(Modification records)
•••

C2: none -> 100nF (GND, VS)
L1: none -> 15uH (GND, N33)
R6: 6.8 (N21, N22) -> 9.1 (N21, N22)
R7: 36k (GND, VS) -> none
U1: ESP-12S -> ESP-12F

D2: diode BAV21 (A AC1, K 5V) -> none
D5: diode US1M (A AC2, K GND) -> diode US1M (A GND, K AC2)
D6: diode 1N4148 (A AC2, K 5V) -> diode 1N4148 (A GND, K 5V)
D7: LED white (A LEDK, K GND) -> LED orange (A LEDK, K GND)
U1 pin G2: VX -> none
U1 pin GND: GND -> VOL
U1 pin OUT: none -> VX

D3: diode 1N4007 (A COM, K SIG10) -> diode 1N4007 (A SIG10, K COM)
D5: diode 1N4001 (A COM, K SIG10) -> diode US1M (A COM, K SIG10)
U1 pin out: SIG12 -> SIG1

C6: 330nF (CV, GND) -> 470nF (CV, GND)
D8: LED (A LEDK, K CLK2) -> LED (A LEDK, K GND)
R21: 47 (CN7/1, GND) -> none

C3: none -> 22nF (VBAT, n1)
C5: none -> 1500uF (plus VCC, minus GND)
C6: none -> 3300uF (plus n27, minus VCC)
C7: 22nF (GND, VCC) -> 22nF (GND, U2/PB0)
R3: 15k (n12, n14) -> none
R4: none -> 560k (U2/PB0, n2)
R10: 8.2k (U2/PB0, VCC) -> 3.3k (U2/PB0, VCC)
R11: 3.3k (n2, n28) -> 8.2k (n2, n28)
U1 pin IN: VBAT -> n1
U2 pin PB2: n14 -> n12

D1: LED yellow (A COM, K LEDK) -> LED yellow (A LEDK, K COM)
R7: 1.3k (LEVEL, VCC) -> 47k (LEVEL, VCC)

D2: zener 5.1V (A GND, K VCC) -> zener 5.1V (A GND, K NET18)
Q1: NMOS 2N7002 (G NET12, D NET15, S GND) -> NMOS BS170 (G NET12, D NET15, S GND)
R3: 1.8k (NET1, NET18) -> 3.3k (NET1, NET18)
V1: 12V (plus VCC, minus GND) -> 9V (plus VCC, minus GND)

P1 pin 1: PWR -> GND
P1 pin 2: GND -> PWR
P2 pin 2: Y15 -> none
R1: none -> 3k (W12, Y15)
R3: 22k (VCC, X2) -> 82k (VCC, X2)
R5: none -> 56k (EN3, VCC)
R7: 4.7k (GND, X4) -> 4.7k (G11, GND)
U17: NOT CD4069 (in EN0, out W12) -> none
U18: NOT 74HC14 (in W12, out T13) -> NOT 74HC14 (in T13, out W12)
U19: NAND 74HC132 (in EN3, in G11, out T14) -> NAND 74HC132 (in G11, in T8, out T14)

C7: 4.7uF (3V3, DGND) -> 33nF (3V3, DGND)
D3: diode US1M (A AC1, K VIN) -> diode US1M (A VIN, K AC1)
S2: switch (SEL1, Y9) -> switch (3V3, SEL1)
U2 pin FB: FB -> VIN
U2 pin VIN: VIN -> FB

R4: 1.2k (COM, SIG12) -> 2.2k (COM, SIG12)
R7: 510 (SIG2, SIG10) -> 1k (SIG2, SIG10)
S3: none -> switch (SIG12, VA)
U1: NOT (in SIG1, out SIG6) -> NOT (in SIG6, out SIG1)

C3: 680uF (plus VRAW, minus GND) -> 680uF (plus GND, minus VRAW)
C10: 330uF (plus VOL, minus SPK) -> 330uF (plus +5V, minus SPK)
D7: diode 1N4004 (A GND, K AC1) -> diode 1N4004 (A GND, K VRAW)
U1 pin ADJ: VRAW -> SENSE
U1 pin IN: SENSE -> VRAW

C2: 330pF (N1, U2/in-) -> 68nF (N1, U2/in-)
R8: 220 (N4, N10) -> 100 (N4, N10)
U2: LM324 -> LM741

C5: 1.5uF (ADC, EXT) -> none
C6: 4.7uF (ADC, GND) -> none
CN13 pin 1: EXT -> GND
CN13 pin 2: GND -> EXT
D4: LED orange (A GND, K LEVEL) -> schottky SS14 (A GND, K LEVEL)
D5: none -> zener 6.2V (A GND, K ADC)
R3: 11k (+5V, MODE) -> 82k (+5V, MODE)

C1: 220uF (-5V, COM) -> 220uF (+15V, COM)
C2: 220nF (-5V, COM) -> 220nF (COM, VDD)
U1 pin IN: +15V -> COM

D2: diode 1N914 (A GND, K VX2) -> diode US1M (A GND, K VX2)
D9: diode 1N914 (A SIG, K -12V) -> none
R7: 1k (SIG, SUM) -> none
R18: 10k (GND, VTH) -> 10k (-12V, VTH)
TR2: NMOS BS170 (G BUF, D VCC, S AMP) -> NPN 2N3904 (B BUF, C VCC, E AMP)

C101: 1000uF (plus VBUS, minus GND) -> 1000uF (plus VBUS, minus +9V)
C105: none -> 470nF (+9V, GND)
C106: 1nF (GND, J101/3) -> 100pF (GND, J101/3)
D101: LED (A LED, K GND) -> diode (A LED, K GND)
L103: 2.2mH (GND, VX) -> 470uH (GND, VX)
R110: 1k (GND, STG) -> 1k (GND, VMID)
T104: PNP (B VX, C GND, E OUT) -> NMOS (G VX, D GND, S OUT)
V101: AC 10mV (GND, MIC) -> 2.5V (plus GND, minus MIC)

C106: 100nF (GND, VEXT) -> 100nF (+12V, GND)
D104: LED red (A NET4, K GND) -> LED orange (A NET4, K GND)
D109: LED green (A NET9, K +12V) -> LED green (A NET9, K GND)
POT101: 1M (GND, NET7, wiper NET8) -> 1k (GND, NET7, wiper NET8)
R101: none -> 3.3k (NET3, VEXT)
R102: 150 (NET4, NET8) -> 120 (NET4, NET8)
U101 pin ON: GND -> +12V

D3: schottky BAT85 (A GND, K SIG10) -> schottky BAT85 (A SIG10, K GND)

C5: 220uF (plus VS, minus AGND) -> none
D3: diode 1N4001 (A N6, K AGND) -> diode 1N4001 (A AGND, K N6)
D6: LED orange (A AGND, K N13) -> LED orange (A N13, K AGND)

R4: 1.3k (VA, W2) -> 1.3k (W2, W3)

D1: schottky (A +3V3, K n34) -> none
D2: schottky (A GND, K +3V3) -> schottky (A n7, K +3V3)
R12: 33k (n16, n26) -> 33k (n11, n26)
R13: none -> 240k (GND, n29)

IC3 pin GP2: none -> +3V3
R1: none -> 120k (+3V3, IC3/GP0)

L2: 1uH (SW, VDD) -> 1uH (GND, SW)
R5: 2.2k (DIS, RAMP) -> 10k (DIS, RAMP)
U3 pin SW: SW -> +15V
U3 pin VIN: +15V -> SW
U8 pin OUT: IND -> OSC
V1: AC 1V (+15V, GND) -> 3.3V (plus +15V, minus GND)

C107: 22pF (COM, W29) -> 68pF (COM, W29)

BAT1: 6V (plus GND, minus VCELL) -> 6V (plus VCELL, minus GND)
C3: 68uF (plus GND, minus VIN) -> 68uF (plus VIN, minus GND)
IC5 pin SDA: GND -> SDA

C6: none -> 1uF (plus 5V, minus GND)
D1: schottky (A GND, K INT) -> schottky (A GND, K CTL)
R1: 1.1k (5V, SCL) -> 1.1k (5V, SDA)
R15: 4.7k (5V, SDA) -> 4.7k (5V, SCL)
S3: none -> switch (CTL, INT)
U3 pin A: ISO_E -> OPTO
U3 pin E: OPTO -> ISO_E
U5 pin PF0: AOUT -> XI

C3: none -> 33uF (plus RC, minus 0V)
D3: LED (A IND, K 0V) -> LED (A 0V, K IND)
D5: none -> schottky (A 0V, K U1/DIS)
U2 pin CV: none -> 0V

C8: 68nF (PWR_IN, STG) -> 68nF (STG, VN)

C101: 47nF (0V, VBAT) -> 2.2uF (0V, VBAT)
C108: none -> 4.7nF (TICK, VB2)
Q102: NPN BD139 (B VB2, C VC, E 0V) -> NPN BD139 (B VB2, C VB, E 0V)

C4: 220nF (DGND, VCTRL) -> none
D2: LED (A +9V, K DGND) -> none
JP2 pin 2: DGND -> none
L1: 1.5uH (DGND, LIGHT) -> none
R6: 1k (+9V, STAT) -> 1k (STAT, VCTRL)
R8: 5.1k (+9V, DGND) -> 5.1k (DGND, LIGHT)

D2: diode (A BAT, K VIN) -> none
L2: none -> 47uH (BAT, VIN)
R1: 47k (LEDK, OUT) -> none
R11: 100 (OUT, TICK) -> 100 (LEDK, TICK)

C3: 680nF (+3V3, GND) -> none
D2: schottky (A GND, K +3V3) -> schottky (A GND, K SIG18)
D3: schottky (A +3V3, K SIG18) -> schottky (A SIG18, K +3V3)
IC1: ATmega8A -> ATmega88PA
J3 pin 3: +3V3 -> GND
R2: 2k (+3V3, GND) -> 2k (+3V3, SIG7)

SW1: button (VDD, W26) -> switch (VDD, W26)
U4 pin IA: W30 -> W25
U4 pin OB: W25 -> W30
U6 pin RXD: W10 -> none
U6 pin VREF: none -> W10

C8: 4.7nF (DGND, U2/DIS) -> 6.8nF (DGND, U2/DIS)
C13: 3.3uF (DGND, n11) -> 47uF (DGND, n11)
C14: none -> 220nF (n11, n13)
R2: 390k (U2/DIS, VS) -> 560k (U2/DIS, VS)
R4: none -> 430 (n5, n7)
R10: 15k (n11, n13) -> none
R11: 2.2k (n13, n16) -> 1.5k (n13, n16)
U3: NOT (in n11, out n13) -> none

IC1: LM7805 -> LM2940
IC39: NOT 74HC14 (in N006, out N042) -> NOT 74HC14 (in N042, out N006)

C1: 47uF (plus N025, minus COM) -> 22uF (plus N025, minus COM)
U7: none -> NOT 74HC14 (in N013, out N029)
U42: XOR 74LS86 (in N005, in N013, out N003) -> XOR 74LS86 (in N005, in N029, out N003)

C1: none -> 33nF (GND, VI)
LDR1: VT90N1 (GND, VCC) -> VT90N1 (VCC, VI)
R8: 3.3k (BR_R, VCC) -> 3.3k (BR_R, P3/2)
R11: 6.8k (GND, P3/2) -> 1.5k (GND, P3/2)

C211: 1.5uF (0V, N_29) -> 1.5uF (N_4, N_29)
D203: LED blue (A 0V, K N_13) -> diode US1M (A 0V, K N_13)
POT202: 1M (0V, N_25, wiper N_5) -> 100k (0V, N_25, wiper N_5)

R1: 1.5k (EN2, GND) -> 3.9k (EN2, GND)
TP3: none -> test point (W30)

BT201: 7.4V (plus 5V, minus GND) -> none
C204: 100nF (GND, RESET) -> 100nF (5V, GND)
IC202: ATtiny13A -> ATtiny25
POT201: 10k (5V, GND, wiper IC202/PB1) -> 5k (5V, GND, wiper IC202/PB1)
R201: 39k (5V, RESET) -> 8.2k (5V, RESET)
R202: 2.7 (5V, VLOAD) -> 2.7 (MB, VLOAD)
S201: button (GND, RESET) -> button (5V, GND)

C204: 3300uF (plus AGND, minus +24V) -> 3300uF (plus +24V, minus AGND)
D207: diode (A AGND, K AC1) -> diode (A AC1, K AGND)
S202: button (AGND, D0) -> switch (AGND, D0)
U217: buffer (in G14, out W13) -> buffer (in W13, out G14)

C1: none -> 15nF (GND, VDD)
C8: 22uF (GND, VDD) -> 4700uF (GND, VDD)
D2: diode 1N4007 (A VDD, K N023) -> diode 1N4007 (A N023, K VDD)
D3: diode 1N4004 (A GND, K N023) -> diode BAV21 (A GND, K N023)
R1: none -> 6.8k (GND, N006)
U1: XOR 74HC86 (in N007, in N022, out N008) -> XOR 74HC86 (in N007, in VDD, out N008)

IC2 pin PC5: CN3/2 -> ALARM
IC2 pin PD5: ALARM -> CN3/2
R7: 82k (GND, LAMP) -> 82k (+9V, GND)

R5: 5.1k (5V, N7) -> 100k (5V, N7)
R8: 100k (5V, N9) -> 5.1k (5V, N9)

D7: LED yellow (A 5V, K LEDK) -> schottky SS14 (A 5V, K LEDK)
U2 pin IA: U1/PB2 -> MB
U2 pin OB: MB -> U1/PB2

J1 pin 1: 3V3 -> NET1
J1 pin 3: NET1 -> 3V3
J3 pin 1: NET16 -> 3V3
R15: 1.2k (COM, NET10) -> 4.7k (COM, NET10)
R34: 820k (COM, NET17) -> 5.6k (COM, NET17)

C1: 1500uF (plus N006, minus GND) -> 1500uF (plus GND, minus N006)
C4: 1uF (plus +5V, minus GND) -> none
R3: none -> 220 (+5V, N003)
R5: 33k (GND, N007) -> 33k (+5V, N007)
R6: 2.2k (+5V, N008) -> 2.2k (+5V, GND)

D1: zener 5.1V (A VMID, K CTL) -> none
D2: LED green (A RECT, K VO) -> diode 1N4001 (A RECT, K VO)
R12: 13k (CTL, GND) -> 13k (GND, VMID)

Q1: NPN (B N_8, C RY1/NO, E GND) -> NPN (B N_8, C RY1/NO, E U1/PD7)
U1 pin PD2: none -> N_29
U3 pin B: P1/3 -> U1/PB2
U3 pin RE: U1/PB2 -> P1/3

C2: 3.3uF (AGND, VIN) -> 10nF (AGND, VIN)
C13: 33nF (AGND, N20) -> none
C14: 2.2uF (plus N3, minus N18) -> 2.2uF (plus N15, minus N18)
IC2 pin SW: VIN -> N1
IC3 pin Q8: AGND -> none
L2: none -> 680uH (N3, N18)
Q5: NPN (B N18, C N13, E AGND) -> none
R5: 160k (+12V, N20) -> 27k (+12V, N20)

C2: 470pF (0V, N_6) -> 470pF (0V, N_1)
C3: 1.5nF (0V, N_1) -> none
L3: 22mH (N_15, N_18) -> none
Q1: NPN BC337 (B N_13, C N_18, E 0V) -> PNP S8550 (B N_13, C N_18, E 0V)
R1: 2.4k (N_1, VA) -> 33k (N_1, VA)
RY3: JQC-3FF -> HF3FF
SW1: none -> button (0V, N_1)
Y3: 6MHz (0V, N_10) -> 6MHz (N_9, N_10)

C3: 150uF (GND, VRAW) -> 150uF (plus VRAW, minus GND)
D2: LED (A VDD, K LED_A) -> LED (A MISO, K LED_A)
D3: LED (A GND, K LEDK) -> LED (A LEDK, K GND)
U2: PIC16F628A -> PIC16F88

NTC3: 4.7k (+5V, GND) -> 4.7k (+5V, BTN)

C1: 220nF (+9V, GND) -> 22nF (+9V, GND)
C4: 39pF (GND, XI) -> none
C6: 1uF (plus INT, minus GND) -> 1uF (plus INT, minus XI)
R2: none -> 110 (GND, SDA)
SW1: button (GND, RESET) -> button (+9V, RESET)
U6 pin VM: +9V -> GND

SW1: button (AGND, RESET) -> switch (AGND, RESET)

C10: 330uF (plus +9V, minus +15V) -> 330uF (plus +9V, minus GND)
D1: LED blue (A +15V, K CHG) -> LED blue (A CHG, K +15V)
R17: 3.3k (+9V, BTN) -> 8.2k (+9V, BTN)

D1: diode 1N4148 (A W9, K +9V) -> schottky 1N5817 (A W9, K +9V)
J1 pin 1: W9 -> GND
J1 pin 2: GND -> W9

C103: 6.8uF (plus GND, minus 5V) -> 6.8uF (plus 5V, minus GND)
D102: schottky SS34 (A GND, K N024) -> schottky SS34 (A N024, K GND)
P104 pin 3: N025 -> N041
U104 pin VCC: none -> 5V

•••

All that is needed is the exact run of lines above from the line containing "IC2 pin SW: VIN -> N1" through the line containing "L3: 22mH (N_15, N_18) -> none", both of them included.

IC2 pin SW: VIN -> N1
IC3 pin Q8: AGND -> none
L2: none -> 680uH (N3, N18)
Q5: NPN (B N18, C N13, E AGND) -> none
R5: 160k (+12V, N20) -> 27k (+12V, N20)

C2: 470pF (0V, N_6) -> 470pF (0V, N_1)
C3: 1.5nF (0V, N_1) -> none
L3: 22mH (N_15, N_18) -> none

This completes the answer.